Problem description. Word for word, retype the records below.

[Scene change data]
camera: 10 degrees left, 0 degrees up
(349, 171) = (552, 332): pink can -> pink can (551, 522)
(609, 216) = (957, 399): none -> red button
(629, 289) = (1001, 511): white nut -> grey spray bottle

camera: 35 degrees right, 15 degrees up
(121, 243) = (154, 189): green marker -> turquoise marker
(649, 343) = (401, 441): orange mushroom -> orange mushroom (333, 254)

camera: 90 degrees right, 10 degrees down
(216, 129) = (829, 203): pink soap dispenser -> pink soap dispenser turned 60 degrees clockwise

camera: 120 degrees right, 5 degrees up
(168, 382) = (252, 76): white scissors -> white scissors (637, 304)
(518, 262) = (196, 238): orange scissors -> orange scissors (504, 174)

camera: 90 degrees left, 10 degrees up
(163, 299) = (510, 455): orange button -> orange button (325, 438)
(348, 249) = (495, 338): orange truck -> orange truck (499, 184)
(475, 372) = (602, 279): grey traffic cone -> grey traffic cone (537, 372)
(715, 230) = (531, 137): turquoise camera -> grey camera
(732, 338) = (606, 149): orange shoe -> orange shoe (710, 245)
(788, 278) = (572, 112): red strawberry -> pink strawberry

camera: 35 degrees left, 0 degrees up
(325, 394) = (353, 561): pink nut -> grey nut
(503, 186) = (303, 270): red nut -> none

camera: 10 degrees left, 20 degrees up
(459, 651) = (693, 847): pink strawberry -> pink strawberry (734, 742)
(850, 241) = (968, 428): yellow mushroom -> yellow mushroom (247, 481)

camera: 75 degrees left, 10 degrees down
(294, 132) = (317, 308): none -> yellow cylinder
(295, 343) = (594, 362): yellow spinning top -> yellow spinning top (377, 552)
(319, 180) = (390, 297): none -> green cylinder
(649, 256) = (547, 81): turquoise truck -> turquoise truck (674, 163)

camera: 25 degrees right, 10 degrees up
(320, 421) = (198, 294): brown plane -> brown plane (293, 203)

Exercise result.
camera: 10 degrees left, 0 degrees up
(349, 171) = (552, 332): pink can -> pink can (551, 522)
(609, 216) = (957, 399): none -> red button
(629, 289) = (1001, 511): white nut -> grey spray bottle

camera: 35 degrees right, 15 degrees up
(121, 243) = (154, 189): green marker -> turquoise marker
(649, 343) = (401, 441): orange mushroom -> orange mushroom (333, 254)

camera: 90 degrees right, 10 degrees down
(216, 129) = (829, 203): pink soap dispenser -> pink soap dispenser turned 60 degrees clockwise

camera: 120 degrees right, 5 degrees up
(168, 382) = (252, 76): white scissors -> white scissors (637, 304)
(518, 262) = (196, 238): orange scissors -> orange scissors (504, 174)

camera: 90 degrees left, 10 degrees up
(163, 299) = (510, 455): orange button -> orange button (325, 438)
(348, 249) = (495, 338): orange truck -> orange truck (499, 184)
(475, 372) = (602, 279): grey traffic cone -> grey traffic cone (537, 372)
(715, 230) = (531, 137): turquoise camera -> grey camera
(732, 338) = (606, 149): orange shoe -> orange shoe (710, 245)
(788, 278) = (572, 112): red strawberry -> pink strawberry

camera: 35 degrees left, 0 degrees up
(325, 394) = (353, 561): pink nut -> grey nut
(503, 186) = (303, 270): red nut -> none

camera: 10 degrees left, 20 degrees up
(459, 651) = (693, 847): pink strawberry -> pink strawberry (734, 742)
(850, 241) = (968, 428): yellow mushroom -> yellow mushroom (247, 481)

camera: 75 degrees left, 10 degrees down
(294, 132) = (317, 308): none -> yellow cylinder
(295, 343) = (594, 362): yellow spinning top -> yellow spinning top (377, 552)
(319, 180) = (390, 297): none -> green cylinder
(649, 256) = (547, 81): turquoise truck -> turquoise truck (674, 163)

camera: 25 degrees right, 10 degrees up
(320, 421) = (198, 294): brown plane -> brown plane (293, 203)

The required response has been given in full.